• WORK INSTRUCTIONS: Reproduce, exactly, the lines of the material below from the line containing "R4: none -> 62k (N1, N9)" through the line containing "U3: NAND 74HC132", with both end lines included and nothing else.
-- Opening Marker --
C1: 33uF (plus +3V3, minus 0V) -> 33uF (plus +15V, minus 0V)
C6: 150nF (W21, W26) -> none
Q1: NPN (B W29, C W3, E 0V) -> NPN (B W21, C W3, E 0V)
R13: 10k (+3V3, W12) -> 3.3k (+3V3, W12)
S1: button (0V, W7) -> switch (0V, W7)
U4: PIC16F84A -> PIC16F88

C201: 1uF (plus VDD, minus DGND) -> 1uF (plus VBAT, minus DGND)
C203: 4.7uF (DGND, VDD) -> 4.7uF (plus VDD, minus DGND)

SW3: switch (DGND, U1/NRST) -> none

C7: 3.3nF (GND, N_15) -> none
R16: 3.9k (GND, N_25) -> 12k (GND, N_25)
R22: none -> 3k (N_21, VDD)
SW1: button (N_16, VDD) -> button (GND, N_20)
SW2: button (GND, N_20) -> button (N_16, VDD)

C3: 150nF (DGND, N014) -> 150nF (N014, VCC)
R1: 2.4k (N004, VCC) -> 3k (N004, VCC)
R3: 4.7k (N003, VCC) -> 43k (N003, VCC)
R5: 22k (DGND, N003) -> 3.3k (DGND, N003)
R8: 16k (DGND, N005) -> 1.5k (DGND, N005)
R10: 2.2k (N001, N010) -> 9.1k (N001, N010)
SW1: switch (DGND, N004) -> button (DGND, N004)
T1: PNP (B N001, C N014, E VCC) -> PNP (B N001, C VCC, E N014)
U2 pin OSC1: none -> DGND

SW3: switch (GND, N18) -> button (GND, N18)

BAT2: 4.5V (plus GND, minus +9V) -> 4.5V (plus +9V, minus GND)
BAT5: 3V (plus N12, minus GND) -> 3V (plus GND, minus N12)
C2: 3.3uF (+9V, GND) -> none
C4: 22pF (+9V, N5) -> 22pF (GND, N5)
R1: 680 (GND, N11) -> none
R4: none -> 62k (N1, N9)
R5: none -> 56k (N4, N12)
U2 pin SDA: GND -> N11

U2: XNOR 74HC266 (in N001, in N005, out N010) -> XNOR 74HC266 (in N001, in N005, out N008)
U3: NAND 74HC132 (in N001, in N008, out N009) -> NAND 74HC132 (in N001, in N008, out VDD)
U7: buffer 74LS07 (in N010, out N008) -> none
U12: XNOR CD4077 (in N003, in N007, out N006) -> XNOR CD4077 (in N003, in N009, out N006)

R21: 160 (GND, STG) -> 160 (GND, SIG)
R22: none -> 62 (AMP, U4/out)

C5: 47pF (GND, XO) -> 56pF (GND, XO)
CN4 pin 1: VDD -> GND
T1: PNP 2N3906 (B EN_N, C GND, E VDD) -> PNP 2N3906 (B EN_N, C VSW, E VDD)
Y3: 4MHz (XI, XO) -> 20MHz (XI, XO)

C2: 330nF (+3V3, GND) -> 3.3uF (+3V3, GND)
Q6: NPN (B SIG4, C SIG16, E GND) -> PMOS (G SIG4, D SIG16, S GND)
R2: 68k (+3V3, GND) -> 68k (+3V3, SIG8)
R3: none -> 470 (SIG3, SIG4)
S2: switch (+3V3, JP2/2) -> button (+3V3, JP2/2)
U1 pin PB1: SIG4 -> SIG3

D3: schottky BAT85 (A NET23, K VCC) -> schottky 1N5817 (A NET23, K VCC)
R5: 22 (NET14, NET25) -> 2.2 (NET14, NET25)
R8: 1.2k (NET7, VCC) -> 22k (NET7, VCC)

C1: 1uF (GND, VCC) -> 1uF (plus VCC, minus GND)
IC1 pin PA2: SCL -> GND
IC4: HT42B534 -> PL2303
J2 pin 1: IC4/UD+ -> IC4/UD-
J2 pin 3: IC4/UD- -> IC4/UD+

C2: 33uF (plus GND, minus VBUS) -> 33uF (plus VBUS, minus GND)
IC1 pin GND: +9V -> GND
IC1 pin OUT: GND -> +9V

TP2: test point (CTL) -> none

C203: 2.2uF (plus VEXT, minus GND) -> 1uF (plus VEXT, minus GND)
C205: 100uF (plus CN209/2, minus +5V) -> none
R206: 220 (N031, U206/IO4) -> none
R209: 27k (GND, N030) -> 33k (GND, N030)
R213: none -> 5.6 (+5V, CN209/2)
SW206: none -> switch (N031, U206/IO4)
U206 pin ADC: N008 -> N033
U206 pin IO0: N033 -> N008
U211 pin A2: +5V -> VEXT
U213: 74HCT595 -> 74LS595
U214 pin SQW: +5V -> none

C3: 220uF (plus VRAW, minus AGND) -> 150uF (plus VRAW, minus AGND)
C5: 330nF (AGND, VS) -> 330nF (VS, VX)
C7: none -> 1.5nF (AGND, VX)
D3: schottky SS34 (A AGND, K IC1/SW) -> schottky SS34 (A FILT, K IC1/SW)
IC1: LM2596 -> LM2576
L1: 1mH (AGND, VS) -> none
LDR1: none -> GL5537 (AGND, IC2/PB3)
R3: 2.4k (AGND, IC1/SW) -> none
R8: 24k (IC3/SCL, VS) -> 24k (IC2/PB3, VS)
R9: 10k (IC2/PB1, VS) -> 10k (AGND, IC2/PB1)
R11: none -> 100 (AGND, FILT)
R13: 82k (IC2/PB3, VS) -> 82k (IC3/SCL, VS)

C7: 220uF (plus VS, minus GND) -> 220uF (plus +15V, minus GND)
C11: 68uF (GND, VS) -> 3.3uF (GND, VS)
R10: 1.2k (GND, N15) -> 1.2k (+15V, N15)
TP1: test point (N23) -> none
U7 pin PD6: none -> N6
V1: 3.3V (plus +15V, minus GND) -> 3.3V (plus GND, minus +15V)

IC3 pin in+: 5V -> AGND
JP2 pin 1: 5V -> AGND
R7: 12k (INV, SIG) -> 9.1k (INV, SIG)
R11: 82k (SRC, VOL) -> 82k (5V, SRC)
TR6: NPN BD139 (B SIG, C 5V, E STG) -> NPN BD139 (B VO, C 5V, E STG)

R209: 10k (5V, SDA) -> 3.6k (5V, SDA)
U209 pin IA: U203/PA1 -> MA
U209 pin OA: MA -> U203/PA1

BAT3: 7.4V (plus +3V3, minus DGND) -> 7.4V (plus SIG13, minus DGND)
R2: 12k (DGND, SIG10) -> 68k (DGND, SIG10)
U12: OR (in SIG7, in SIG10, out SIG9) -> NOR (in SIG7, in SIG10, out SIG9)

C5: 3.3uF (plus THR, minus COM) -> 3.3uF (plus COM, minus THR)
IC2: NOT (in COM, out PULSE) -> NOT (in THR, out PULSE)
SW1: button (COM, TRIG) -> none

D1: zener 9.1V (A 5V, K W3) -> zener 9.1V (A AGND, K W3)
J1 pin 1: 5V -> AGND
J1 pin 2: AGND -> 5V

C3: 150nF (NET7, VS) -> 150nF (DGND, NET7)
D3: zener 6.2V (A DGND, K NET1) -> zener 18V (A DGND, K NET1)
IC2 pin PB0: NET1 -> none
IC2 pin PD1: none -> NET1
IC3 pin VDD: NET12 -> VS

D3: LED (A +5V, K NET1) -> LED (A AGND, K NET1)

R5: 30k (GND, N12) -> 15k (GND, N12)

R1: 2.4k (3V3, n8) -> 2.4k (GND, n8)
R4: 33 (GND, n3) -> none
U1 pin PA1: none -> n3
-- Closing Marker --
• ANSWER BOX:
R4: none -> 62k (N1, N9)
R5: none -> 56k (N4, N12)
U2 pin SDA: GND -> N11

U2: XNOR 74HC266 (in N001, in N005, out N010) -> XNOR 74HC266 (in N001, in N005, out N008)
U3: NAND 74HC132 (in N001, in N008, out N009) -> NAND 74HC132 (in N001, in N008, out VDD)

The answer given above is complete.